## REQUIREMENT
Go through the records below line by line and report how many lines include "cyan", giving the number only.
══ RECORDS TO PROCESS ══
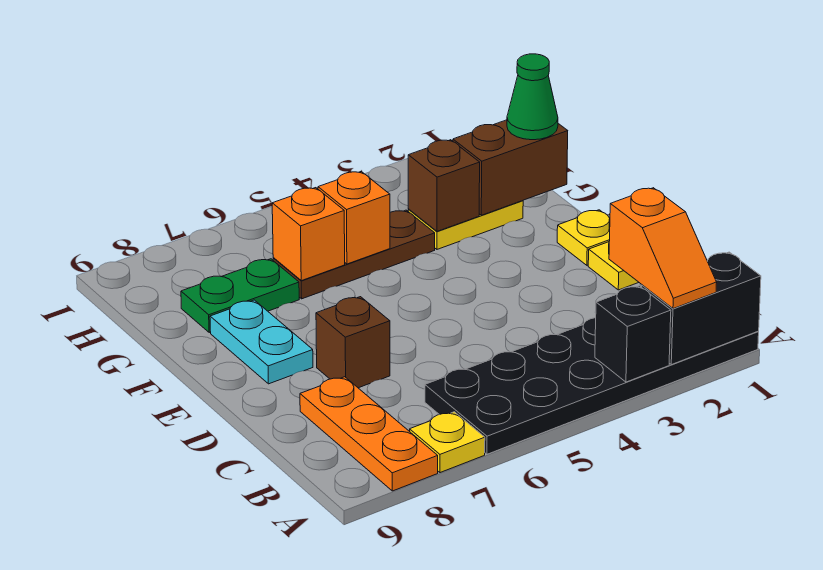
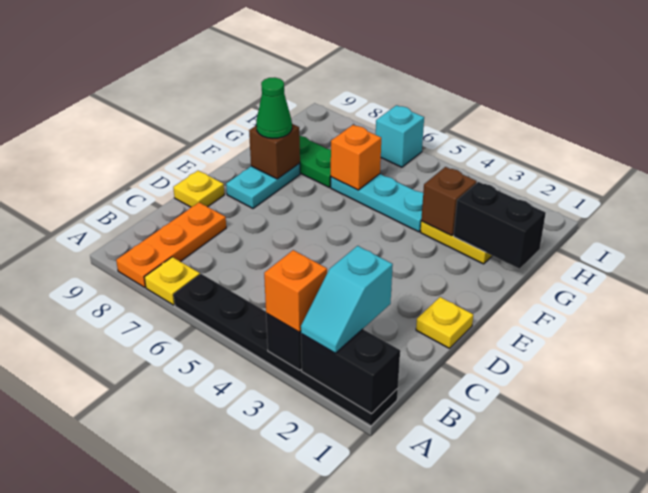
black 2x6 plate [425,318,759,454] -> black 1x6 plate [174,274,398,426]
orange 1x2 slope [609,188,717,309] -> cyan 1x2 slope [301,246,393,353]
brown 1x1 brick [316,297,390,388] -> brown 1x1 brick moved to [249,124,300,179]
yellow 1x1 plate [557,210,610,265] -> yellow 1x1 plate moved to [173,171,224,207]
brown 1x2 brick [453,120,568,215] -> black 1x2 brick [454,182,546,269]
green 1x1 cone [507,54,558,140] -> green 1x1 cone moved to [256,77,292,138]
brown 1x3 plate [273,210,435,299] -> cyan 1x3 plate [331,174,423,232]
orange 1x1 brick [318,172,390,264] -> orange 1x1 brick moved to [264,250,327,332]
none -> cyan 1x1 brick [376,105,424,167]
═══
## TASK ANSWER
3